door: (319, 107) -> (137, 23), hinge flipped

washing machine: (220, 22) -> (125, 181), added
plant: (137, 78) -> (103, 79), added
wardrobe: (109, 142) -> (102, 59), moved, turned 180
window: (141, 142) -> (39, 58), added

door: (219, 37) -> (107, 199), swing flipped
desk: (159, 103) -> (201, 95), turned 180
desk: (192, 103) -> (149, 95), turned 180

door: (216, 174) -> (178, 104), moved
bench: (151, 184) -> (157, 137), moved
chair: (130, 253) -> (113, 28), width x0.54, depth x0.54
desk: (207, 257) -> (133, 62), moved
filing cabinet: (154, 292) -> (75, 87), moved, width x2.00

===============

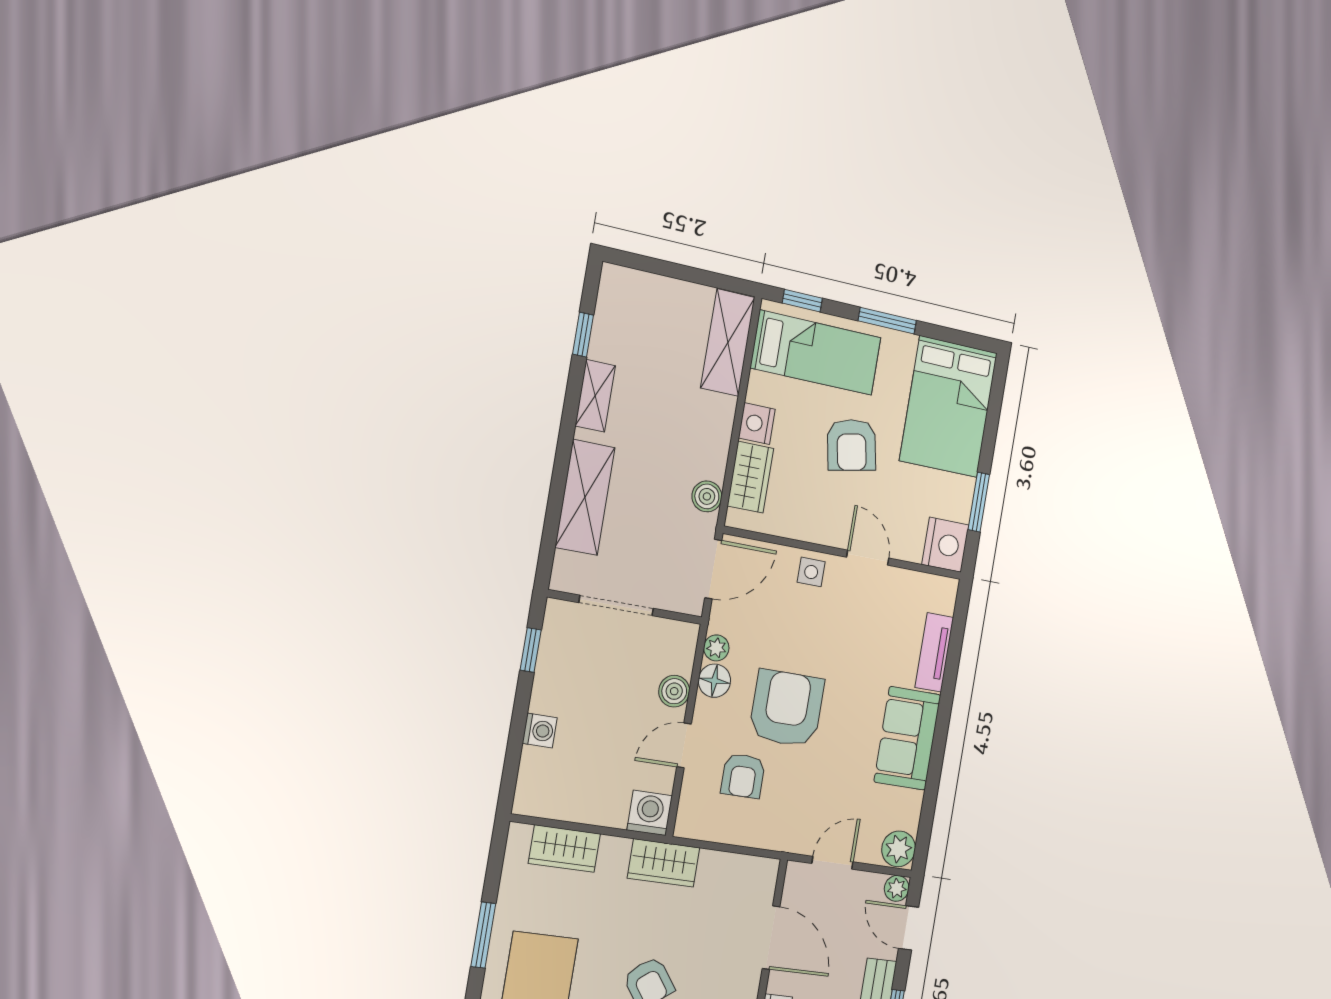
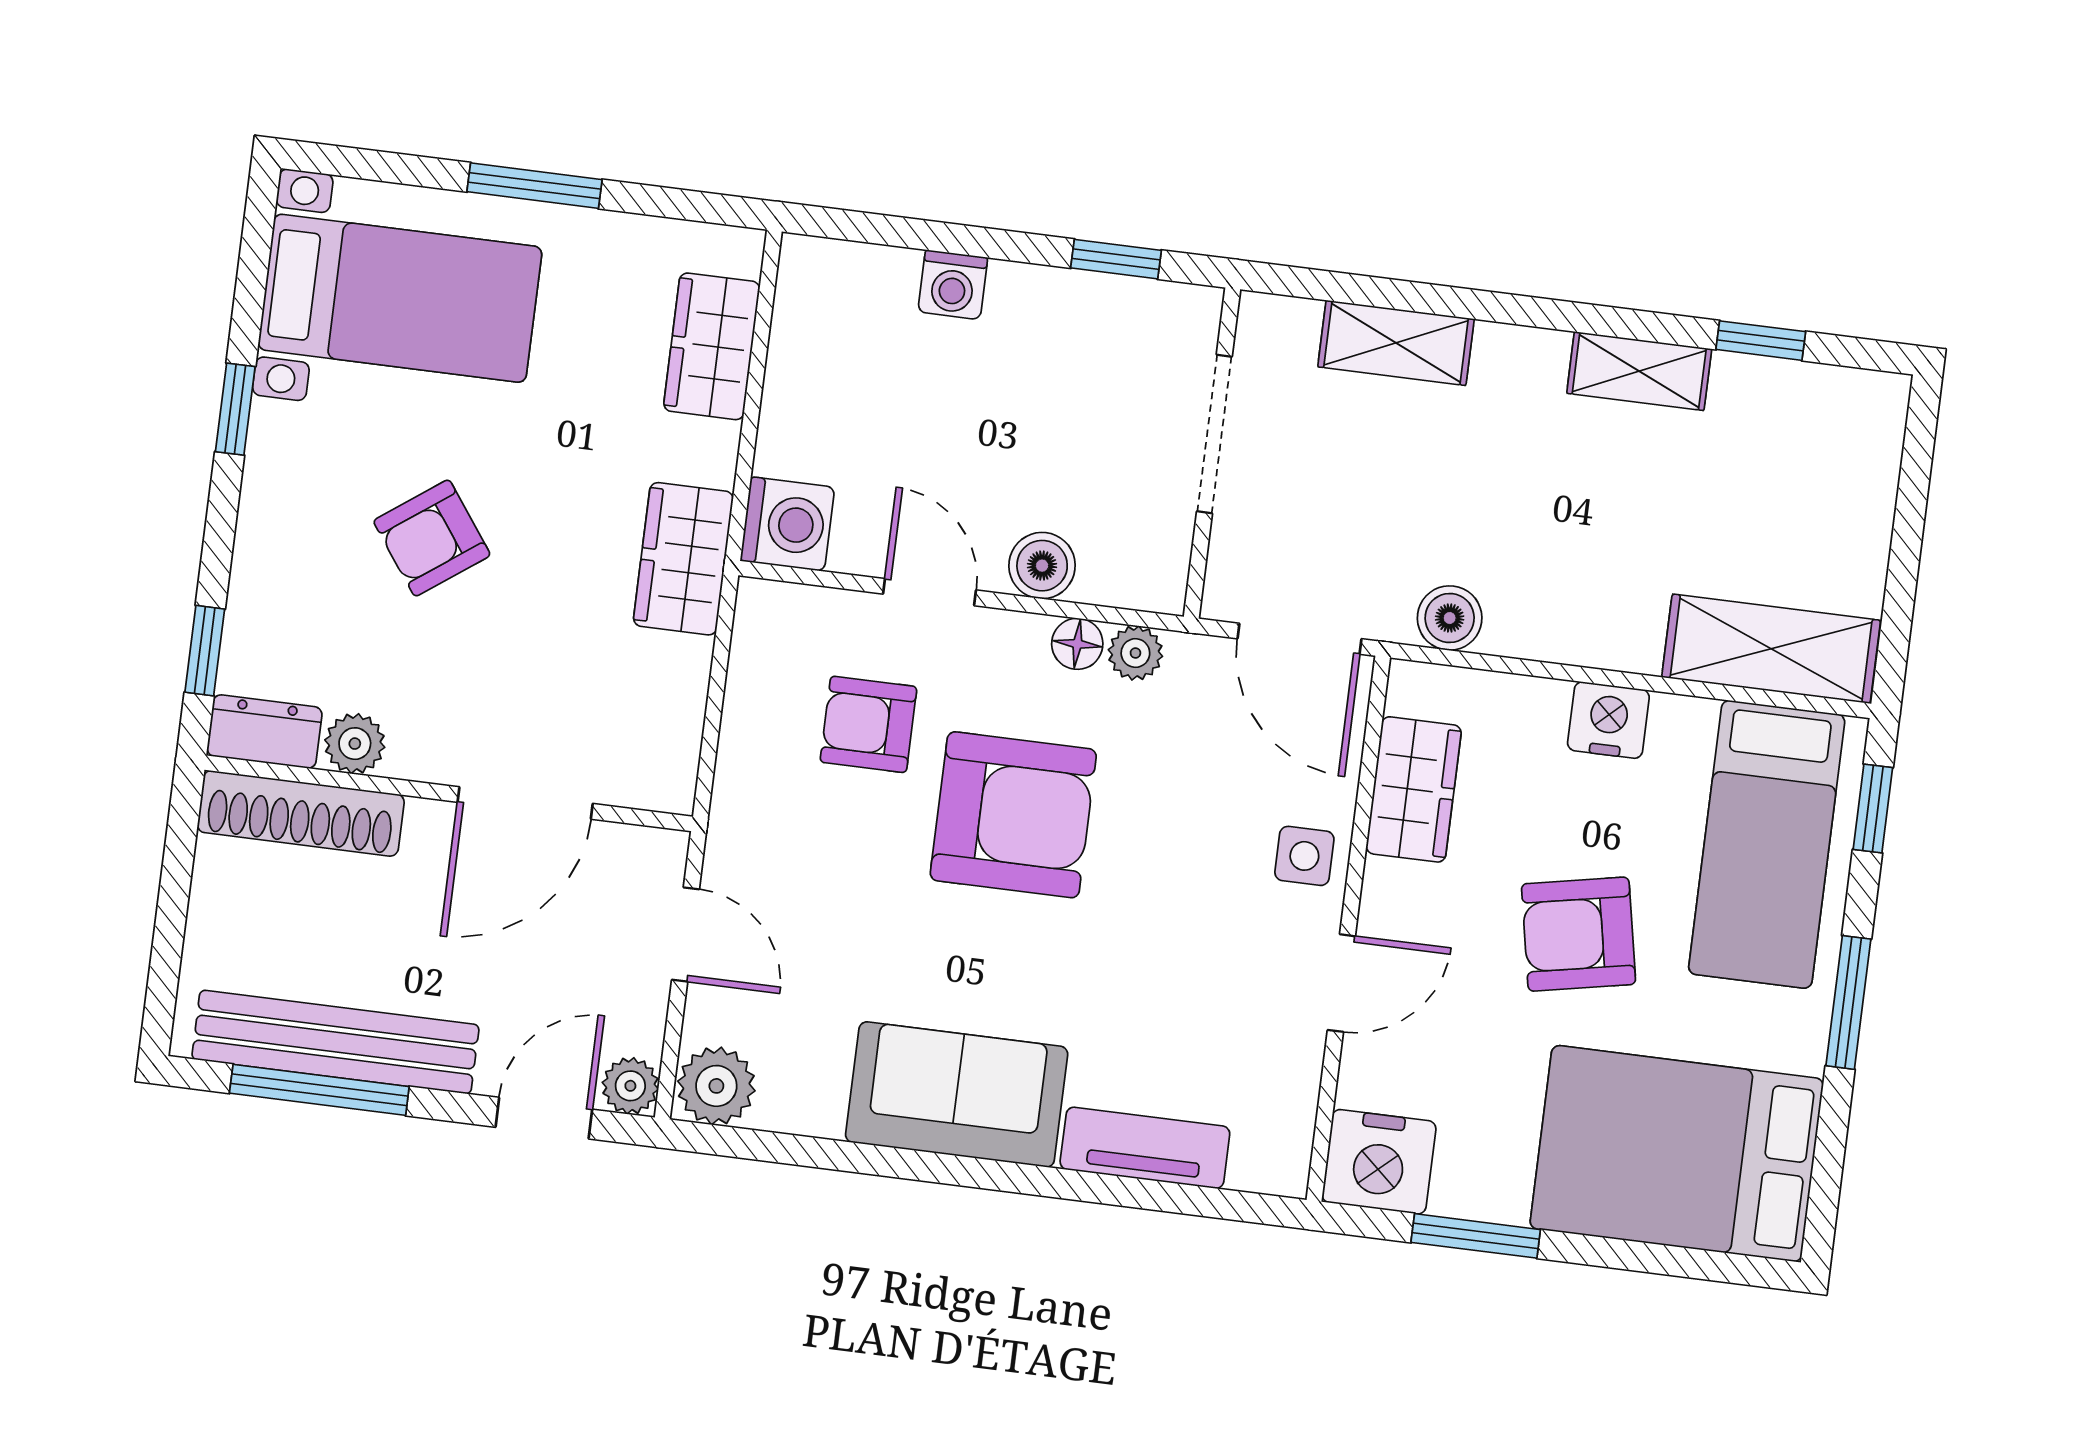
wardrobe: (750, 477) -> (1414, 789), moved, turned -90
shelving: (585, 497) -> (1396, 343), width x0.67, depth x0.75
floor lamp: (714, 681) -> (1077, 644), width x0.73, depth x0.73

===============

> [Your goal] Looking at the data above, return every line from the one with "door: (216, 174) -> (178, 104), moved" down to the one with "filing cabinet: (154, 292)", exactly and inclusively.

> [Result]
door: (216, 174) -> (178, 104), moved
bench: (151, 184) -> (157, 137), moved
chair: (130, 253) -> (113, 28), width x0.54, depth x0.54
desk: (207, 257) -> (133, 62), moved
filing cabinet: (154, 292) -> (75, 87), moved, width x2.00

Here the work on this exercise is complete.